Using the listing below, report how many lines hold the word "cone", and nothing else.

● ● ● ●

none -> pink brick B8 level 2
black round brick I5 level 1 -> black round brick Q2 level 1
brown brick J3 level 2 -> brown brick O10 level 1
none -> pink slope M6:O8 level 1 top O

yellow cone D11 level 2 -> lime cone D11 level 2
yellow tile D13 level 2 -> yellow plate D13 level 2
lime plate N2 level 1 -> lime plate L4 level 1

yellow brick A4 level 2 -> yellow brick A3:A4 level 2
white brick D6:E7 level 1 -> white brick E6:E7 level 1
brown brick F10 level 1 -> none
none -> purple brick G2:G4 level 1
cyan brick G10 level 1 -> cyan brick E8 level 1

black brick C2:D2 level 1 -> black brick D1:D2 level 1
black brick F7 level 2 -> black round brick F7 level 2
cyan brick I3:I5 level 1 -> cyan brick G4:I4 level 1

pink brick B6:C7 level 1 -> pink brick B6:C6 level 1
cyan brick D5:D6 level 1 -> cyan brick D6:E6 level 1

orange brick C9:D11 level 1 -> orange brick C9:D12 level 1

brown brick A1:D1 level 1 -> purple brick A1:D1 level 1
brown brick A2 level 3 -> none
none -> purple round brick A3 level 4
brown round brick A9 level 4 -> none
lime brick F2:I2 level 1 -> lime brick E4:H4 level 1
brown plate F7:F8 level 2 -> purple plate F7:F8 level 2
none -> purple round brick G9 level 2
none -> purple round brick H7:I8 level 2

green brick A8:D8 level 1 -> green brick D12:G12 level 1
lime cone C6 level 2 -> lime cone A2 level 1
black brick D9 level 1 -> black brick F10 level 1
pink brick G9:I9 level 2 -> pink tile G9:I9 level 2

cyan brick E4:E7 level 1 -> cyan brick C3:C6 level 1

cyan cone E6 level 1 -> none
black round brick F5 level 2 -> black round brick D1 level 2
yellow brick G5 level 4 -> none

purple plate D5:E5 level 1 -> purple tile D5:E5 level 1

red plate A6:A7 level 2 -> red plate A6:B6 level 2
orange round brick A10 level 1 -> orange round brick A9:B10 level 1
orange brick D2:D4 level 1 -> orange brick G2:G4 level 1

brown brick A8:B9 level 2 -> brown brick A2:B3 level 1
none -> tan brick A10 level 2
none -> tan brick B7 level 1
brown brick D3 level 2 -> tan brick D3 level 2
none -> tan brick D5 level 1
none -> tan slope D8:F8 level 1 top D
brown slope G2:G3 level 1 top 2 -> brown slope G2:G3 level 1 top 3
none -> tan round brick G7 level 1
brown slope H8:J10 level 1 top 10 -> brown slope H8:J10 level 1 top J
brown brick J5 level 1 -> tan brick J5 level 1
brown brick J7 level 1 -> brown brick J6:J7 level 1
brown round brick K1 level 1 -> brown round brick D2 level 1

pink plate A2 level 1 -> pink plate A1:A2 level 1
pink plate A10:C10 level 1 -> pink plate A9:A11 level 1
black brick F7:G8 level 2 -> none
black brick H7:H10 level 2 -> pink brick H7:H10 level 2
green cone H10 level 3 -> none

● ● ● ●

> [Result for this exercise]: 4